[Data entries]
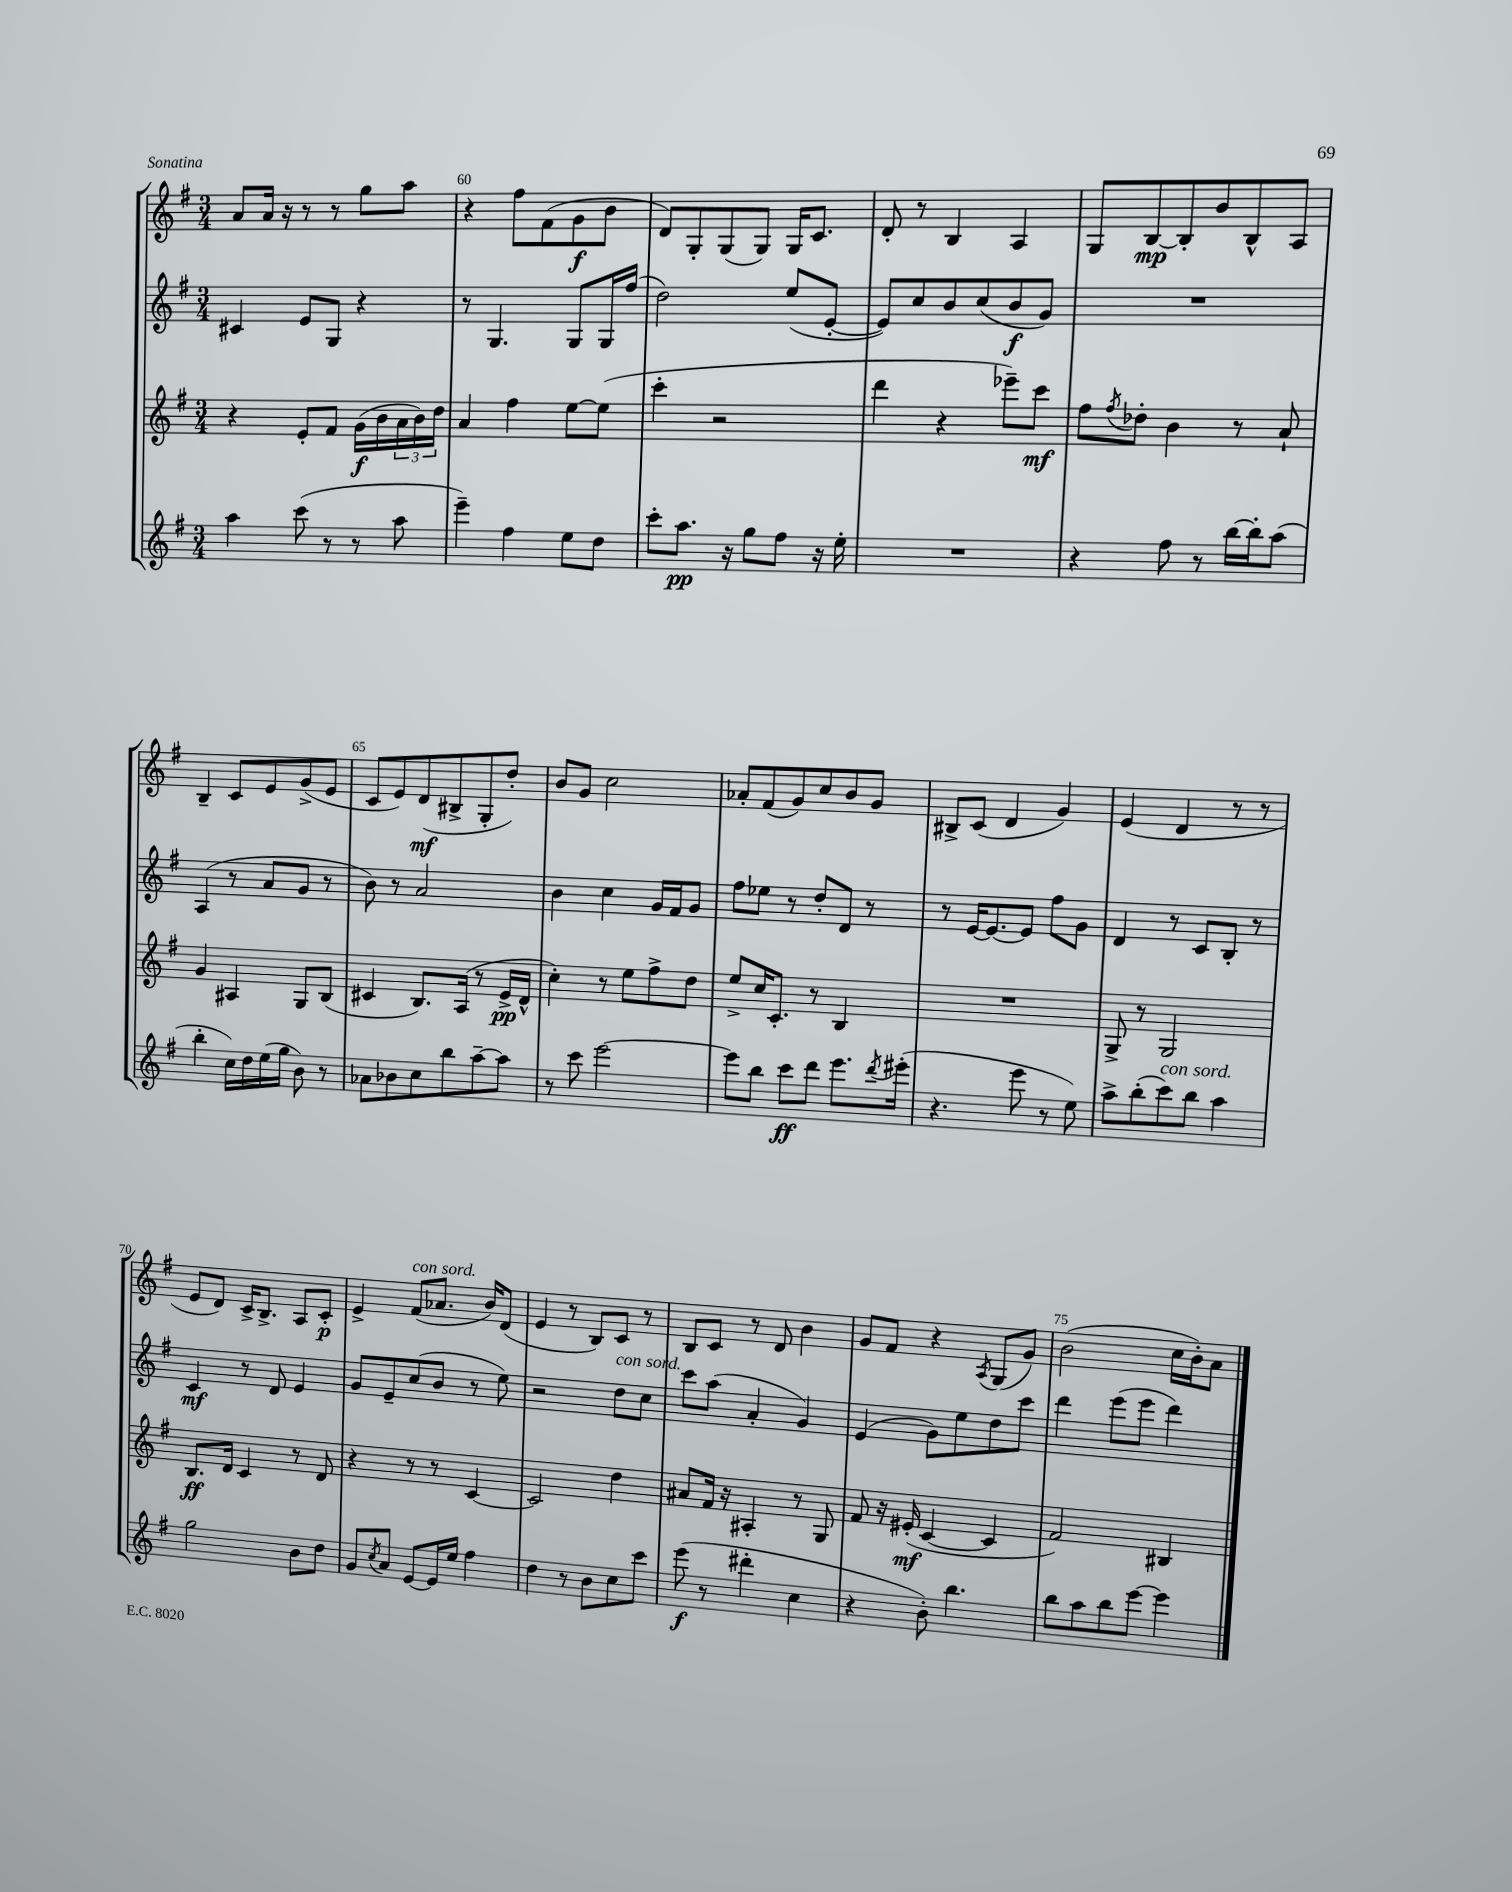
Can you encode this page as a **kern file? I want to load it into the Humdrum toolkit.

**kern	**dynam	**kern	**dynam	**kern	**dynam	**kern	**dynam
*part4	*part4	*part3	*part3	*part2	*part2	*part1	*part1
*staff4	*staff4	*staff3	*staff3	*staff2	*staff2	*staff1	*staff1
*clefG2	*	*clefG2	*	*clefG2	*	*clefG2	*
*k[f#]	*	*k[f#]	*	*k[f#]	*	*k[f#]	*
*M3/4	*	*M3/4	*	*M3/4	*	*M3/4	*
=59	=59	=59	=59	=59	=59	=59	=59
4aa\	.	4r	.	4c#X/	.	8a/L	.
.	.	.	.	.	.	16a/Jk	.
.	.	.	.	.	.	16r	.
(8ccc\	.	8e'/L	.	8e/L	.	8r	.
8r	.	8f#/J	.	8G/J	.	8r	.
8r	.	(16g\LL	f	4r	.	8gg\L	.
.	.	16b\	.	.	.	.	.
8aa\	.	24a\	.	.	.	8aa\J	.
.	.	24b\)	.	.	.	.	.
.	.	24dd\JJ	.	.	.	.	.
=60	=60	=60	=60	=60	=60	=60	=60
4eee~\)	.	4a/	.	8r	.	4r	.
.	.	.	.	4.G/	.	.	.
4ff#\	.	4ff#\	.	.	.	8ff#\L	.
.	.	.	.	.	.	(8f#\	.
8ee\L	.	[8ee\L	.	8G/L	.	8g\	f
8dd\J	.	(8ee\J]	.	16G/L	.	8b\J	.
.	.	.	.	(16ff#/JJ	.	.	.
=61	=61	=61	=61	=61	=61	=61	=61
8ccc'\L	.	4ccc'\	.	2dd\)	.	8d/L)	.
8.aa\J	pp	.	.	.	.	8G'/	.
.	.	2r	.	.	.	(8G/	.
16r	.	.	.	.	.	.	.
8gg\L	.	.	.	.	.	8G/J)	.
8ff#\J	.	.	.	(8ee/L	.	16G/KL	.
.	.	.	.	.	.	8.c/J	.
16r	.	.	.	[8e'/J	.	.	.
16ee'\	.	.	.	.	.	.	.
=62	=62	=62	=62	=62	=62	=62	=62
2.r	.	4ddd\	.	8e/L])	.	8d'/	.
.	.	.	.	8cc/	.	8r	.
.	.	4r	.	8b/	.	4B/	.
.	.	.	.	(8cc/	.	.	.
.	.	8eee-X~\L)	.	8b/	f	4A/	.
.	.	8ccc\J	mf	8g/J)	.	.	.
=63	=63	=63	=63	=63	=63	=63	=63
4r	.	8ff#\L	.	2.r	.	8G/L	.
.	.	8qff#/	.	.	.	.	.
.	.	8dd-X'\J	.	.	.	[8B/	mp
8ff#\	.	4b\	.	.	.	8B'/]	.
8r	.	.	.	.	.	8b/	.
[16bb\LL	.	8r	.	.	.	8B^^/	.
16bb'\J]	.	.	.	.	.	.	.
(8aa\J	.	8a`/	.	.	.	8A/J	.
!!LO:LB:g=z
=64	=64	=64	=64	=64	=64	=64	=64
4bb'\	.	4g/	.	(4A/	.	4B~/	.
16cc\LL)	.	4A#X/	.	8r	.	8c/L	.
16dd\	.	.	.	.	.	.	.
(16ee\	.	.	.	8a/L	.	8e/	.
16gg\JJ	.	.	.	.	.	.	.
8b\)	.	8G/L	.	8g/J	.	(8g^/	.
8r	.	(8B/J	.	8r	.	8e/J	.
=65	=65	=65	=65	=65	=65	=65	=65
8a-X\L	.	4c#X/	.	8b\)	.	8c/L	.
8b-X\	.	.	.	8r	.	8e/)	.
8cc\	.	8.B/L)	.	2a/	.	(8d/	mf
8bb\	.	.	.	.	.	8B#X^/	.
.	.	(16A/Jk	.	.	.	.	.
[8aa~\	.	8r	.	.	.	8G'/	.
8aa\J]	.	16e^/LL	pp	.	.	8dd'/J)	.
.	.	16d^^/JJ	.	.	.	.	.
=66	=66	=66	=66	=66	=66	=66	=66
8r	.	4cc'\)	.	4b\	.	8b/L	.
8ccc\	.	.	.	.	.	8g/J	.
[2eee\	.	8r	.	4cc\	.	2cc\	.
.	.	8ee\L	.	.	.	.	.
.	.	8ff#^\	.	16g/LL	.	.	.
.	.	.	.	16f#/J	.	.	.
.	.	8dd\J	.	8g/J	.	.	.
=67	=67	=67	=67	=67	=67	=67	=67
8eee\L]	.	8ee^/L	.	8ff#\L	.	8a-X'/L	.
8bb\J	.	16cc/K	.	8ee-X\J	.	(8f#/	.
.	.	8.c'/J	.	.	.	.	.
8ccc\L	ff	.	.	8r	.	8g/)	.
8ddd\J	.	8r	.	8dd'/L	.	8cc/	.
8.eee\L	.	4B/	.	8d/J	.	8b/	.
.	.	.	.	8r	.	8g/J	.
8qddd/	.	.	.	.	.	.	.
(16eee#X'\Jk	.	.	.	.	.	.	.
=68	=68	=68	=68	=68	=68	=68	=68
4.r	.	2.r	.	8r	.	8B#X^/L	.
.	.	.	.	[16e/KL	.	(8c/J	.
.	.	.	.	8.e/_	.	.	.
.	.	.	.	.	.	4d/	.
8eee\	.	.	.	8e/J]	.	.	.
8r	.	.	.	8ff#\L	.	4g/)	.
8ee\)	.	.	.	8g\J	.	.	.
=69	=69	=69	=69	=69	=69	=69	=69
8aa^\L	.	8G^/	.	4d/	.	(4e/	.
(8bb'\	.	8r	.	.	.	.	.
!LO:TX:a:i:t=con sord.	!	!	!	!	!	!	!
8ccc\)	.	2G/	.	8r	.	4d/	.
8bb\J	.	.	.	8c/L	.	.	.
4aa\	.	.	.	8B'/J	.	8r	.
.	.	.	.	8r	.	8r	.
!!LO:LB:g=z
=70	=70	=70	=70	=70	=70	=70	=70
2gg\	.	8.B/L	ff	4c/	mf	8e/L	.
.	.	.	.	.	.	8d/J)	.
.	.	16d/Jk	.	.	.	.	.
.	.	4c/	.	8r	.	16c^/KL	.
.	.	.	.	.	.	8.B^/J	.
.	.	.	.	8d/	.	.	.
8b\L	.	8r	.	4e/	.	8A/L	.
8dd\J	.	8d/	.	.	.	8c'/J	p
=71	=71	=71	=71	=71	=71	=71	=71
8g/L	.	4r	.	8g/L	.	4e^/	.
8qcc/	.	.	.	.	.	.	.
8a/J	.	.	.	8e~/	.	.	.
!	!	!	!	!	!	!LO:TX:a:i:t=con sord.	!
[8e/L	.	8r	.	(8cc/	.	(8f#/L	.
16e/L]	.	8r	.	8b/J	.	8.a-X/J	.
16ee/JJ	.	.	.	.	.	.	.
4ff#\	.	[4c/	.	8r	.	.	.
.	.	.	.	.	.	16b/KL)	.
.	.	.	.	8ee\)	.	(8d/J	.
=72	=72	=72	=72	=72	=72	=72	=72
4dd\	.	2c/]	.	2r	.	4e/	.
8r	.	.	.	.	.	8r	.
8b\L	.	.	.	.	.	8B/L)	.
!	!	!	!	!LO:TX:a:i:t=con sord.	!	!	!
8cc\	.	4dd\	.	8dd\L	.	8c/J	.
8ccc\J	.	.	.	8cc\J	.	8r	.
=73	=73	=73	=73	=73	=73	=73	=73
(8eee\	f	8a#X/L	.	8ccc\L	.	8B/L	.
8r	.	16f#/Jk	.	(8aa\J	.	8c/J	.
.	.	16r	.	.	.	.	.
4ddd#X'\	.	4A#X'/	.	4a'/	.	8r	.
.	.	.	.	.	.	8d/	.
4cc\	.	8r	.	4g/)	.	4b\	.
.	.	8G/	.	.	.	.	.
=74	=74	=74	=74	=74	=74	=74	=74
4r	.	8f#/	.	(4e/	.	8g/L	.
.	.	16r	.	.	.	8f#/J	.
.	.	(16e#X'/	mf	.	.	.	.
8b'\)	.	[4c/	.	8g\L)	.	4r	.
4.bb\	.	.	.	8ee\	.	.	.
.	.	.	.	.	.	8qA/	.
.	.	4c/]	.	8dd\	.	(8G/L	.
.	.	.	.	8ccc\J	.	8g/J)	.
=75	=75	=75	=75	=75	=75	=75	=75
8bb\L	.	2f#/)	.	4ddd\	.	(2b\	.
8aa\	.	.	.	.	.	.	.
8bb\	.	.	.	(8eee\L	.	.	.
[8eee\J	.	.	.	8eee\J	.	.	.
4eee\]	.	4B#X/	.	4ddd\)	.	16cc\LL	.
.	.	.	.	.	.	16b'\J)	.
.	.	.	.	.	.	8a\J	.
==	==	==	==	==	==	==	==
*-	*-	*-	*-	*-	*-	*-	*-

**What is being asked**
Report every line of the records above that contains the string "kern".

**Output for this task**
Can you encode this page as a **kern file? I want to load it into the Humdrum toolkit.
**kern	**dynam	**kern	**dynam	**kern	**dynam	**kern	**dynam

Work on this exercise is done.